- _PROBLEM DESCRIPTION_:
Give back every record below in full and exactly, but without a single image.

Entries taken from a collection
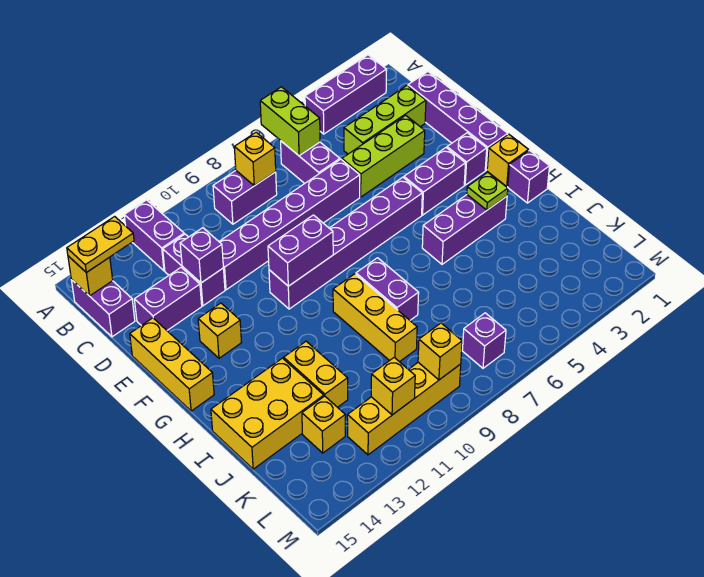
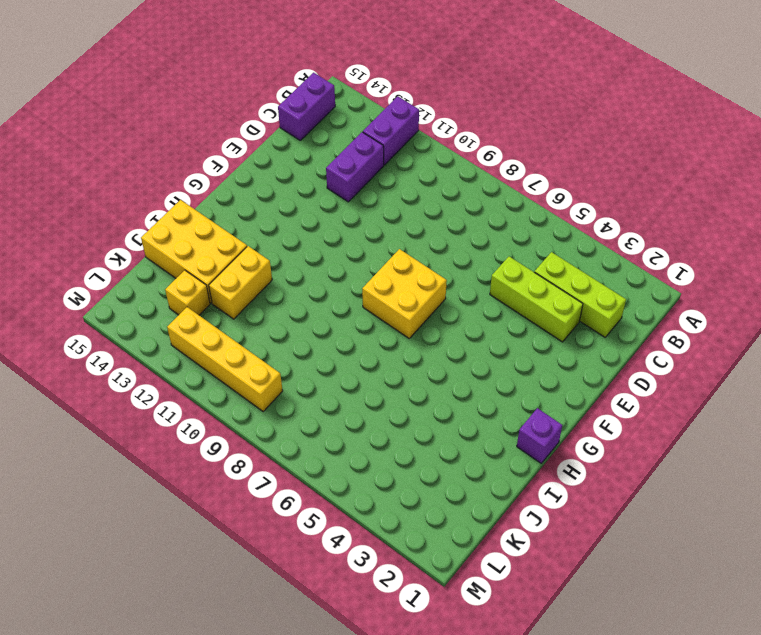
yellow brick F7:G8 level 1 -> purple brick F5:F10 level 1
none -> purple brick A2:A4 level 1
none -> purple brick B6:C6 level 1
none -> purple brick B8:B9 level 1
none -> purple brick C1:F1 level 1

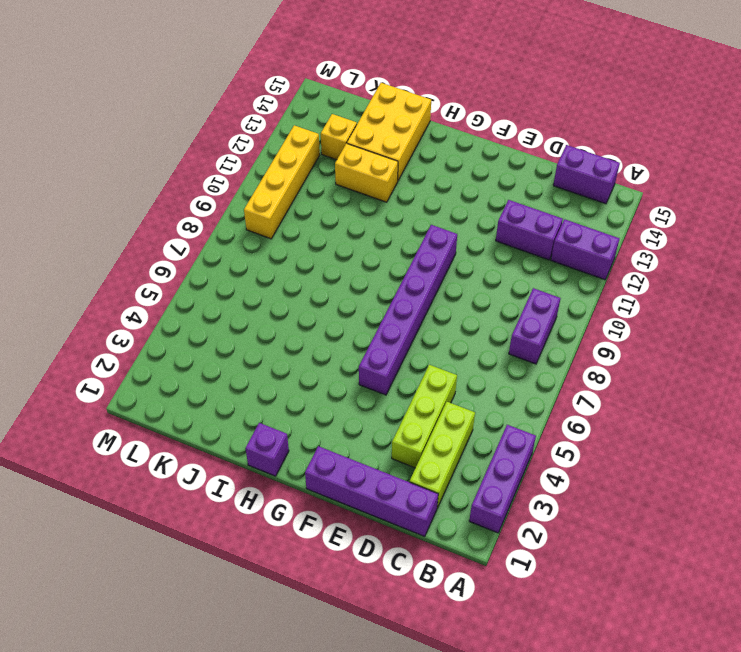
none -> purple brick B6:C6 level 1
none -> purple brick D6:D11 level 1
none -> purple brick D13:D14 level 1
none -> yellow brick E15:G15 level 1

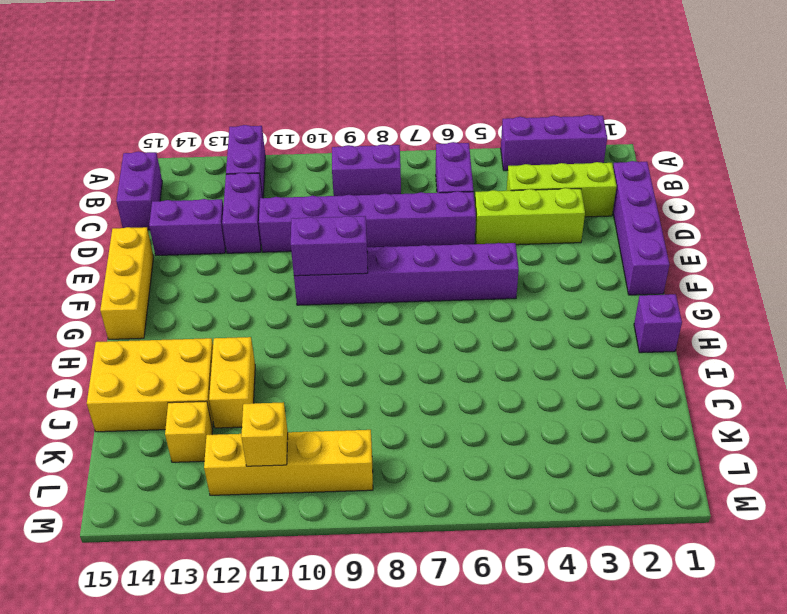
none -> purple brick F2 level 1
none -> purple brick F3:F4 level 1
none -> yellow brick F13 level 1
none -> yellow brick G1 level 1

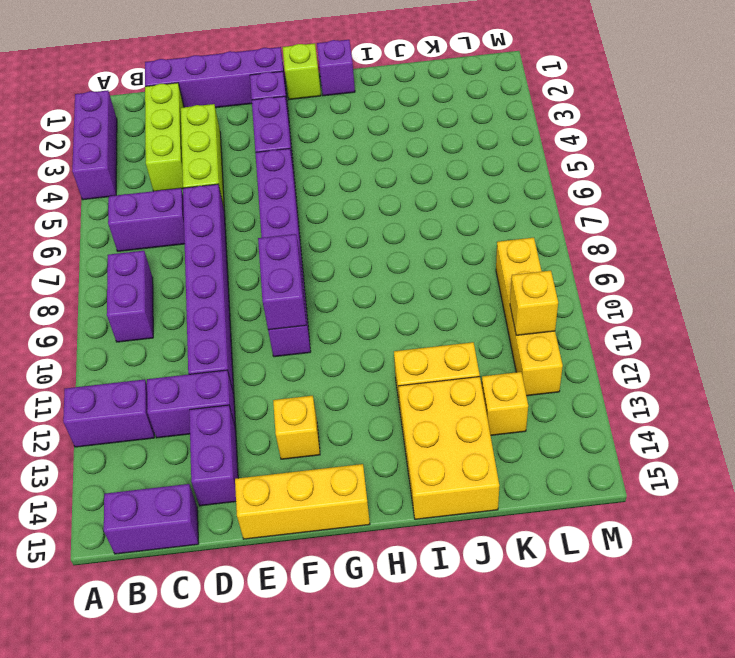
lime brick G1 level 1 -> yellow brick G1 level 1
none -> purple brick H3:H5 level 1
none -> purple brick H8:I8 level 1
none -> yellow brick H9:J9 level 1
none -> purple brick L7 level 1

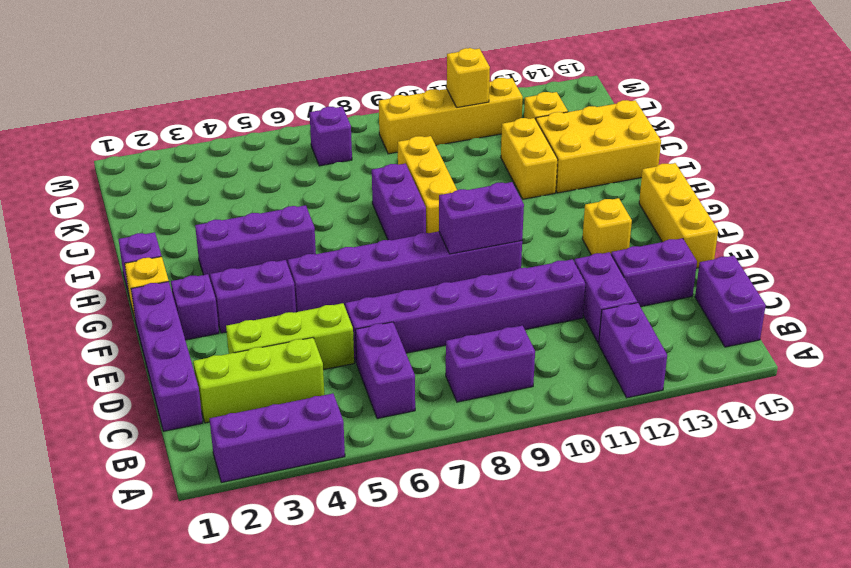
none -> lime brick A6:B6 level 2
none -> yellow brick B8 level 2
none -> yellow brick B15 level 2
none -> purple brick D12 level 2

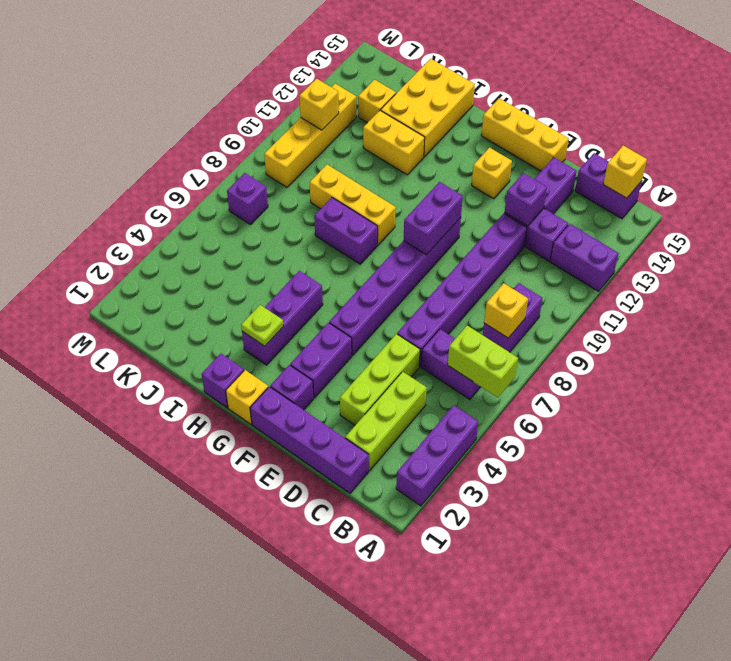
none -> yellow brick L9 level 2
none -> yellow plate B14:B15 level 3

- _SOLVED PROBLEM_:
yellow brick F7:G8 level 1 -> purple brick F5:F10 level 1
none -> purple brick A2:A4 level 1
none -> purple brick B6:C6 level 1
none -> purple brick B8:B9 level 1
none -> purple brick C1:F1 level 1

none -> purple brick B6:C6 level 1
none -> purple brick D6:D11 level 1
none -> purple brick D13:D14 level 1
none -> yellow brick E15:G15 level 1

none -> purple brick F2 level 1
none -> purple brick F3:F4 level 1
none -> yellow brick F13 level 1
none -> yellow brick G1 level 1

lime brick G1 level 1 -> yellow brick G1 level 1
none -> purple brick H3:H5 level 1
none -> purple brick H8:I8 level 1
none -> yellow brick H9:J9 level 1
none -> purple brick L7 level 1

none -> lime brick A6:B6 level 2
none -> yellow brick B8 level 2
none -> yellow brick B15 level 2
none -> purple brick D12 level 2

none -> yellow brick L9 level 2
none -> yellow plate B14:B15 level 3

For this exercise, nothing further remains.